:: Exercise description ::
If any record holds an image, omit the image and print the rest exactly.

----------

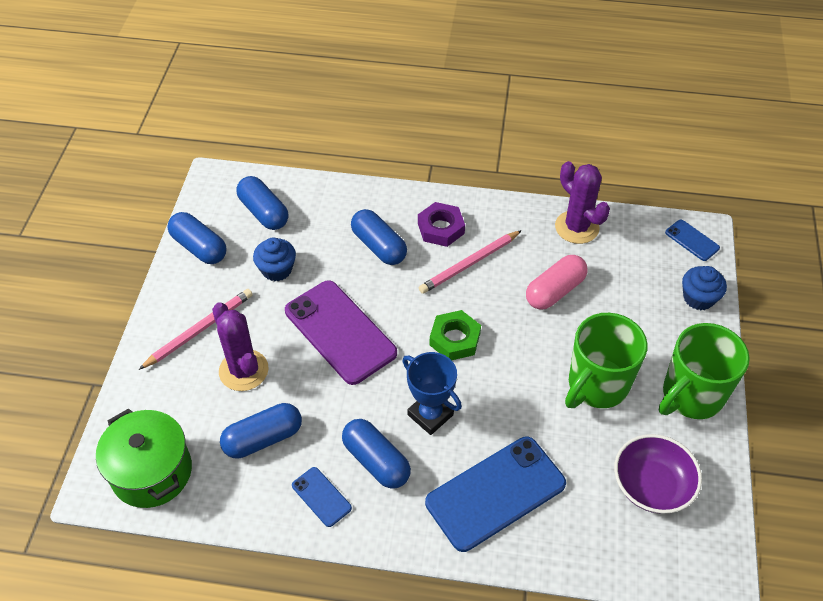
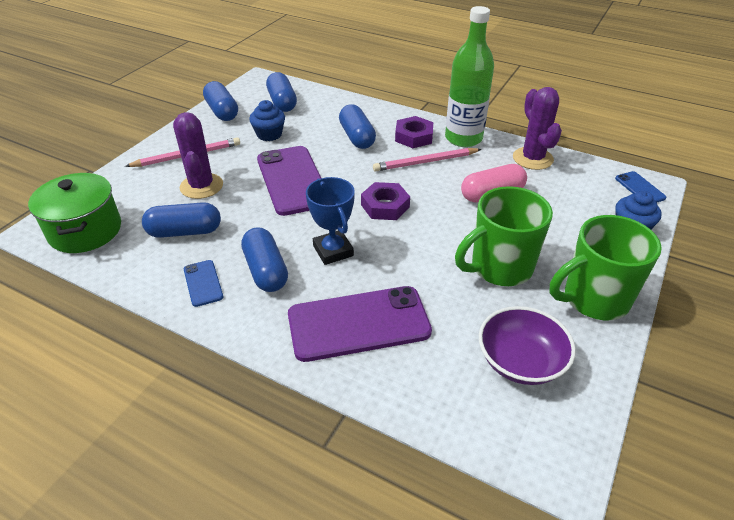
camera: 20 degrees right, 10 degrees down
blue phone [425,437,566,552] -> purple phone [288,286,432,362]
green nut [429,310,481,360] -> purple nut [361,182,410,220]
none -> green bottle [445,6,494,147]

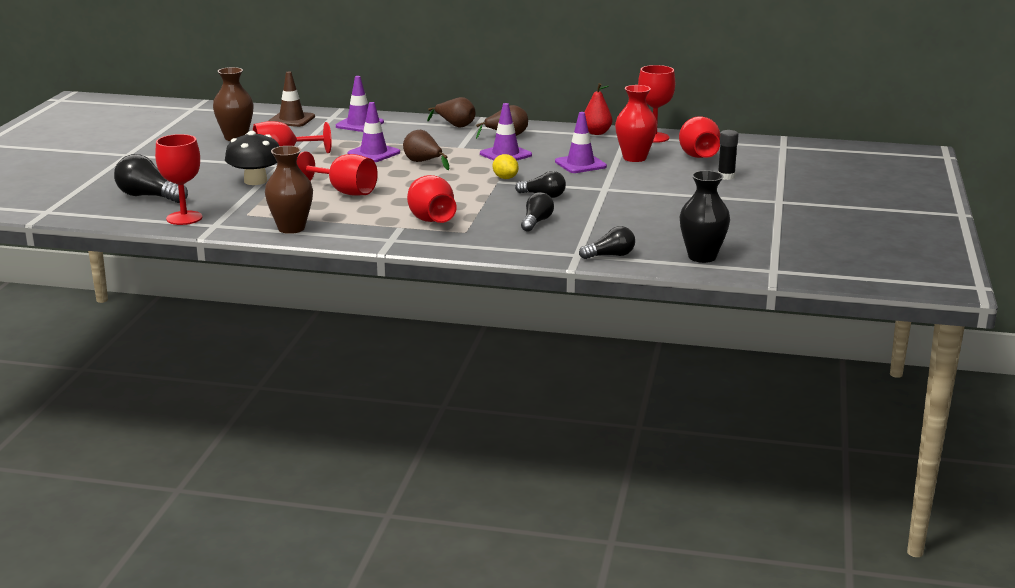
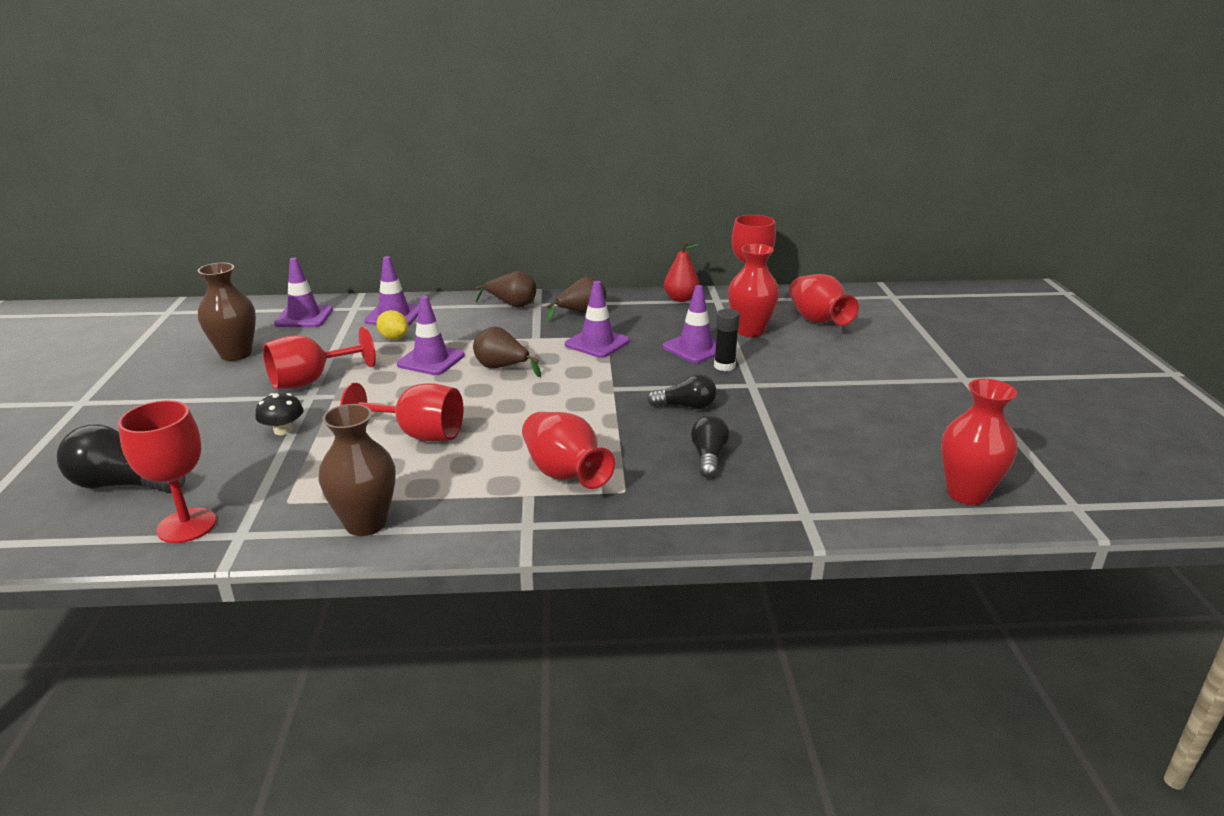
camera: 15 degrees left, 5 degrees up
black mushroom [225,131,279,185] -> black mushroom [255,393,304,435], size x0.56
brown traffic cone [269,71,315,127] -> purple traffic cone [274,258,333,327]
yellow lemon [493,154,519,179] -> yellow lemon moved to [376,310,408,340]
black light bulb [579,226,635,259] -> none
black vase [680,170,730,263] -> red vase [941,379,1017,505]
black glue stick [718,130,739,180] -> black glue stick moved to [714,309,740,371]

----------

:: Output below ::
camera: 20 degrees right, 10 degrees down
blue phone [425,437,566,552] -> purple phone [288,286,432,362]
green nut [429,310,481,360] -> purple nut [361,182,410,220]
none -> green bottle [445,6,494,147]

camera: 15 degrees left, 5 degrees up
black mushroom [225,131,279,185] -> black mushroom [255,393,304,435], size x0.56
brown traffic cone [269,71,315,127] -> purple traffic cone [274,258,333,327]
yellow lemon [493,154,519,179] -> yellow lemon moved to [376,310,408,340]
black light bulb [579,226,635,259] -> none
black vase [680,170,730,263] -> red vase [941,379,1017,505]
black glue stick [718,130,739,180] -> black glue stick moved to [714,309,740,371]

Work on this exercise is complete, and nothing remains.